▸ The problem
Wherever the word "łódka" appears in a line of the records, copy that line.

Start of Exercise material

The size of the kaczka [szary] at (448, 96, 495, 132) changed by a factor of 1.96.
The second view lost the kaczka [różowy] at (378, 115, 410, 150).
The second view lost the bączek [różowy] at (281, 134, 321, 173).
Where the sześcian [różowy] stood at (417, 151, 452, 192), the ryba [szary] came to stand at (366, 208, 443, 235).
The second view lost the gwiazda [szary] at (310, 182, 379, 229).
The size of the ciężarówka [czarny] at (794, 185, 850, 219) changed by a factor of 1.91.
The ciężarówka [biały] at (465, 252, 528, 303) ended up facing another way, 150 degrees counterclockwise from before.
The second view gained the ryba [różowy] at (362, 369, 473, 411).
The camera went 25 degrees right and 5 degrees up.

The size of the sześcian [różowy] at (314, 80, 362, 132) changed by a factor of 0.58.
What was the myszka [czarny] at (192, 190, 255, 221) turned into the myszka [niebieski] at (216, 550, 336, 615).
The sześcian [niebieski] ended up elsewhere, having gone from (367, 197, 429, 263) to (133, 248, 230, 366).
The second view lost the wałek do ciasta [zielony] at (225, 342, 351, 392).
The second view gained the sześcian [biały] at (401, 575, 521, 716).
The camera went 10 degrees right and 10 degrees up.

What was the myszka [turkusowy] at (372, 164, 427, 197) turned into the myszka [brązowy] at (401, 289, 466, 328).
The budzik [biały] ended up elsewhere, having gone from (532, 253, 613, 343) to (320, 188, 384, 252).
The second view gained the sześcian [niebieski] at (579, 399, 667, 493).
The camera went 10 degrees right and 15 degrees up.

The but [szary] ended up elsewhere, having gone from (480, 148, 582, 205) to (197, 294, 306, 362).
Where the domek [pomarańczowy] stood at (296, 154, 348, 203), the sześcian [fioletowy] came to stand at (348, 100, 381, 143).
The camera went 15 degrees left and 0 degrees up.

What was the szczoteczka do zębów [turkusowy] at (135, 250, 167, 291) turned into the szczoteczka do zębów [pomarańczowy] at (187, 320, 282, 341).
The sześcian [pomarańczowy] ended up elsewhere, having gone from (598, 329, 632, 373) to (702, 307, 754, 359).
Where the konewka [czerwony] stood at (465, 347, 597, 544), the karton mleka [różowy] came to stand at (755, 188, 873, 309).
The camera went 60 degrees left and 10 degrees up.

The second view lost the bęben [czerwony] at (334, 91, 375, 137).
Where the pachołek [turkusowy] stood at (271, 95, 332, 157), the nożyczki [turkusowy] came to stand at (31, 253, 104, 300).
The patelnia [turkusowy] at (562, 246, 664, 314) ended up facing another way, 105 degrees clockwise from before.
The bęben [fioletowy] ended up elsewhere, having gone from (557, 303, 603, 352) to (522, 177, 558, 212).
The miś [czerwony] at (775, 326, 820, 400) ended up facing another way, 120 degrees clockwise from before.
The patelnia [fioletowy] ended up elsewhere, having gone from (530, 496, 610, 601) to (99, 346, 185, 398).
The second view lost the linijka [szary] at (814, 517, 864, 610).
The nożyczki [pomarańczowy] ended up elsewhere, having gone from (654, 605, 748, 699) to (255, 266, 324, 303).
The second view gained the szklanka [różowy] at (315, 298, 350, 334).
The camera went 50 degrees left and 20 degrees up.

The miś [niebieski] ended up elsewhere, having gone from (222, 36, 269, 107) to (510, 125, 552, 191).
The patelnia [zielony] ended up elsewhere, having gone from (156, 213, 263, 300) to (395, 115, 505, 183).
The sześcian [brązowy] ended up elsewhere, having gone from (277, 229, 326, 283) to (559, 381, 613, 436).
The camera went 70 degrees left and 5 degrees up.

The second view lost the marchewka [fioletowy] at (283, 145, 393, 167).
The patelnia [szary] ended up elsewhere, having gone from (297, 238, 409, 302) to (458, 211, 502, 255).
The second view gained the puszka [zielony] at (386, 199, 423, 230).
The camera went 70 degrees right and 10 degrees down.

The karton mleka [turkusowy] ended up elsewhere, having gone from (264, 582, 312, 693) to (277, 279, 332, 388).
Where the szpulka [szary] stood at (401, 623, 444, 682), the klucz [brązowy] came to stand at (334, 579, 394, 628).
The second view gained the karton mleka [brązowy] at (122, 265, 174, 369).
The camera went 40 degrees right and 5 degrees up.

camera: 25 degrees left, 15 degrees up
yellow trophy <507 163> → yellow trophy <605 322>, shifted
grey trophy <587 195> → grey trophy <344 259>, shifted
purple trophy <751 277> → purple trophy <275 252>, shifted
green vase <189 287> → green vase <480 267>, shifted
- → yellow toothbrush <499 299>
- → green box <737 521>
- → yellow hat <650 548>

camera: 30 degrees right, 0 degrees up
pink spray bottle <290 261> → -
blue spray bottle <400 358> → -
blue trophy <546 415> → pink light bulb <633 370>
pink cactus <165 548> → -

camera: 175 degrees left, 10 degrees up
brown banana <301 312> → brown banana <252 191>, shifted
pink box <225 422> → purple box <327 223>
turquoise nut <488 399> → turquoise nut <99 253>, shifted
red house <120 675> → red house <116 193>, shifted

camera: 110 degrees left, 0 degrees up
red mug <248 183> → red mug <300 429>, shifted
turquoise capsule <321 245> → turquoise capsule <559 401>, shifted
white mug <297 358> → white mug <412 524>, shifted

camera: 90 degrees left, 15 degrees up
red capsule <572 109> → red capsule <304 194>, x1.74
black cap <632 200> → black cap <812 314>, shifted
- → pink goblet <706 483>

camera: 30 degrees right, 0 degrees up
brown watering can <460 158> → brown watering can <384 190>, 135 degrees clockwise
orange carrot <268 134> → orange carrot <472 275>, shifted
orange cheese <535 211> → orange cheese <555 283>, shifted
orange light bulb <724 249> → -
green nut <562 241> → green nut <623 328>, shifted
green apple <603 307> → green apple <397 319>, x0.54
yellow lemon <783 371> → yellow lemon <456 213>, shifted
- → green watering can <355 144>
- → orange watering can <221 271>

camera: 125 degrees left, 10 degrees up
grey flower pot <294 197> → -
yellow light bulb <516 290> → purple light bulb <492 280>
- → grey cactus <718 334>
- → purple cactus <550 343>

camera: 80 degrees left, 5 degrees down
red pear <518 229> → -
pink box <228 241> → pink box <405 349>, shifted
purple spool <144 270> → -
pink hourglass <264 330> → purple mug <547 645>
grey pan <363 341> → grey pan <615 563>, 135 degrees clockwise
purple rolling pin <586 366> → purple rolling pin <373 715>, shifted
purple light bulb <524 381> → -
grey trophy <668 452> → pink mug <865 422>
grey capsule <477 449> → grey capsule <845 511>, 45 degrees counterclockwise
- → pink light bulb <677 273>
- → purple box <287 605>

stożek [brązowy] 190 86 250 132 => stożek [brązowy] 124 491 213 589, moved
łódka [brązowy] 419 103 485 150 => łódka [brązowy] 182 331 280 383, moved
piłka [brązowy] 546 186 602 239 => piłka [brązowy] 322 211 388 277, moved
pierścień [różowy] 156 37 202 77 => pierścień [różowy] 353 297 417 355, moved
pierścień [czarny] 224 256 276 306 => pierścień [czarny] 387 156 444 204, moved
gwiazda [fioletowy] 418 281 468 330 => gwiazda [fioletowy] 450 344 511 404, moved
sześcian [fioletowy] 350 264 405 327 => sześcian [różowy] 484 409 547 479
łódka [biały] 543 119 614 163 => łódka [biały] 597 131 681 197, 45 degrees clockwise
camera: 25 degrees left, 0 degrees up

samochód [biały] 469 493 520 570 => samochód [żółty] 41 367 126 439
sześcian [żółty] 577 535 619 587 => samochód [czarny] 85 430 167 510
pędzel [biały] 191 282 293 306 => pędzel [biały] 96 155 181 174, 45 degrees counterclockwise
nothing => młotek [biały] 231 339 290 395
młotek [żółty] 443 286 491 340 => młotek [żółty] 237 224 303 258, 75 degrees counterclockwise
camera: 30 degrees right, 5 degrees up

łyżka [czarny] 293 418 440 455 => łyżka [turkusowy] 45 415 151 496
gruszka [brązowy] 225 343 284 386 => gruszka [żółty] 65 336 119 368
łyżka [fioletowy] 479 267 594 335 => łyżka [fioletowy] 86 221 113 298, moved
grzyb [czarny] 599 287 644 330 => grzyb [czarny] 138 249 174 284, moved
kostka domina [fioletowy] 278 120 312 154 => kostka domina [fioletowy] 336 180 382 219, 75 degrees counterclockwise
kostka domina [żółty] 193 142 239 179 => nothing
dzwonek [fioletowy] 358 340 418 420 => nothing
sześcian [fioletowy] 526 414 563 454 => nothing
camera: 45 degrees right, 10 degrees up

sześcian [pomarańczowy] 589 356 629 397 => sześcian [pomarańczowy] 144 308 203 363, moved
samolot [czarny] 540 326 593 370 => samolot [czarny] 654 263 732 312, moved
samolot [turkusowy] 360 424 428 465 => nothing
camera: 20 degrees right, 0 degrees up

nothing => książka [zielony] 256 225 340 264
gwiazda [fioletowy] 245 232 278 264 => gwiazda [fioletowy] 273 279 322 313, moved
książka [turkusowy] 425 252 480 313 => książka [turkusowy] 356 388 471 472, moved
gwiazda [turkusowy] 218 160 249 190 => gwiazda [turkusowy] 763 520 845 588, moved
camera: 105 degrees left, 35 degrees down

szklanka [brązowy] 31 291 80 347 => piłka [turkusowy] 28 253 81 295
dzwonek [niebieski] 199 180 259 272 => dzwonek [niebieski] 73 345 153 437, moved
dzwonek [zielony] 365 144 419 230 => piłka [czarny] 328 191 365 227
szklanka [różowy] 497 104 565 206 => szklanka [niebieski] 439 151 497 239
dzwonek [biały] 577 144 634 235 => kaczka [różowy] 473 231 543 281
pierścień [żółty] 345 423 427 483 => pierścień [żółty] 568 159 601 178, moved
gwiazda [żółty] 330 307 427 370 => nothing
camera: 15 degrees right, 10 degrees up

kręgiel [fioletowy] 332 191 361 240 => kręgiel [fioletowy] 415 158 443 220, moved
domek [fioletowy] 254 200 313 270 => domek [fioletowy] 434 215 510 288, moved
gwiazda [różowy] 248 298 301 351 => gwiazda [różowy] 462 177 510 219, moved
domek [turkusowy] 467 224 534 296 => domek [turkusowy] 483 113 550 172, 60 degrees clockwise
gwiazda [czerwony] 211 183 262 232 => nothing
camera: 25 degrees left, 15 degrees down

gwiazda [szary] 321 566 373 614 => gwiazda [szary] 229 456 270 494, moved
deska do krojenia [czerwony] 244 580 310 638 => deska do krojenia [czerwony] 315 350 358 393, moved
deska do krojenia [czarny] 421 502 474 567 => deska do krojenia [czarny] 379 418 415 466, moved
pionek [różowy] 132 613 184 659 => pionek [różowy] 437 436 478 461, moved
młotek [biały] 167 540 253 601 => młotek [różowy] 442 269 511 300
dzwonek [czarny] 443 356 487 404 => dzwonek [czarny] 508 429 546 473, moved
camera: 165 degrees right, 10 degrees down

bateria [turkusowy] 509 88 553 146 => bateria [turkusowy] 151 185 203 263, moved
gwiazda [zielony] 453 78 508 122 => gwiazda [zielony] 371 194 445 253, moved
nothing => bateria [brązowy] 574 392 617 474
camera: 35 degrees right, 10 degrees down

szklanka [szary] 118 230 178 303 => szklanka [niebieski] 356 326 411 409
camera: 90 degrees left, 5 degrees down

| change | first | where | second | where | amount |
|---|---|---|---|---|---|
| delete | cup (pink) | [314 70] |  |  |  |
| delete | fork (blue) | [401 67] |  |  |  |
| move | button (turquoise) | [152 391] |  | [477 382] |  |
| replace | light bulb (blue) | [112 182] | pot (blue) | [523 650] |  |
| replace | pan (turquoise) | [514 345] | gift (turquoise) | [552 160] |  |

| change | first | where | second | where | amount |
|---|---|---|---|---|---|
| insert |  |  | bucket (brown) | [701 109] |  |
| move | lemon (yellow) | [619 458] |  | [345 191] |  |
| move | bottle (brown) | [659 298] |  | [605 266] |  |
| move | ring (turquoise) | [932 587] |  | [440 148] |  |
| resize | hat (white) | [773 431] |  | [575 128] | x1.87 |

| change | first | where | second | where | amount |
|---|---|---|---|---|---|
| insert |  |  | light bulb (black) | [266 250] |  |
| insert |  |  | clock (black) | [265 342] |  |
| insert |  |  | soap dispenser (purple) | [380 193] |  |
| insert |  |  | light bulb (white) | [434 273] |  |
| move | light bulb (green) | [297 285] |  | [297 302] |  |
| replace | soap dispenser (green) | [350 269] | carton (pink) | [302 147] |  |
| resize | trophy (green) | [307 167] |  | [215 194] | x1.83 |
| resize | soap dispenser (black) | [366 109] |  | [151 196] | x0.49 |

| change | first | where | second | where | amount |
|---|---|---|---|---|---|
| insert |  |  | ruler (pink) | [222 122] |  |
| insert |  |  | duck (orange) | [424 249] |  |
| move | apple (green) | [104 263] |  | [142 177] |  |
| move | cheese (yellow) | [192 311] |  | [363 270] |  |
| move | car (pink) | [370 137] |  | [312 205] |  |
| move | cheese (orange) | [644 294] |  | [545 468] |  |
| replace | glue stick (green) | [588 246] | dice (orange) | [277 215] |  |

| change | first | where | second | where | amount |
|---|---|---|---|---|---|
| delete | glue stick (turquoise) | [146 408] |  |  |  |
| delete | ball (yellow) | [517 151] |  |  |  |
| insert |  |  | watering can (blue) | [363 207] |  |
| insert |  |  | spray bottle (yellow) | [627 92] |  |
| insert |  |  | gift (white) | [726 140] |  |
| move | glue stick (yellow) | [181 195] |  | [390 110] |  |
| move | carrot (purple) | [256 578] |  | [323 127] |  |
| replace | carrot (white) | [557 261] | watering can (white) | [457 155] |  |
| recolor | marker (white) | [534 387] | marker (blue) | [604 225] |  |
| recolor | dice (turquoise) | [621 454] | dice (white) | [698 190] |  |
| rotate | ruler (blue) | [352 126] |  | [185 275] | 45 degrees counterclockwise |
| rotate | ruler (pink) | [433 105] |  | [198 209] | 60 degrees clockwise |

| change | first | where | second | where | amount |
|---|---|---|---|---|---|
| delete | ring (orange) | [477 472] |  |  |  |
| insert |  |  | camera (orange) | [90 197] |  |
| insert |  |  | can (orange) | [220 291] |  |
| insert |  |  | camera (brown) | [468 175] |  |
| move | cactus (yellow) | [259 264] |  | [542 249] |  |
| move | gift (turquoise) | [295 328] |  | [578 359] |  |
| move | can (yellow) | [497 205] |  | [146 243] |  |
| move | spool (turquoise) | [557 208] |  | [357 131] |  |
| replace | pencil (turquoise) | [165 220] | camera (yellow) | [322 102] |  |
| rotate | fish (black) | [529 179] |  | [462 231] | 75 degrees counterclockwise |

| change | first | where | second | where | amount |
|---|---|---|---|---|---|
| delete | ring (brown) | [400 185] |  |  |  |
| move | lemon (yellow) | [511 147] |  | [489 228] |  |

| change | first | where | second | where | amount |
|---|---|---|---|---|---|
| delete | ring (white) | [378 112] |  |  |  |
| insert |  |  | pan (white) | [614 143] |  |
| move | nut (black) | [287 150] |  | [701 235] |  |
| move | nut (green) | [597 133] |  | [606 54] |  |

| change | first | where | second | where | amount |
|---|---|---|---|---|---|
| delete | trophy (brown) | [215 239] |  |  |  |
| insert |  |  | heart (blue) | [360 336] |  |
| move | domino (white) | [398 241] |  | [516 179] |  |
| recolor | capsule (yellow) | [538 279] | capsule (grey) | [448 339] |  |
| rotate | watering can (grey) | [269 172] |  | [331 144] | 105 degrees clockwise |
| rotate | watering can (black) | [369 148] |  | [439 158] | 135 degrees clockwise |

End of Exercise material

▸ Answer section
łódka [brązowy] 419 103 485 150 => łódka [brązowy] 182 331 280 383, moved
łódka [biały] 543 119 614 163 => łódka [biały] 597 131 681 197, 45 degrees clockwise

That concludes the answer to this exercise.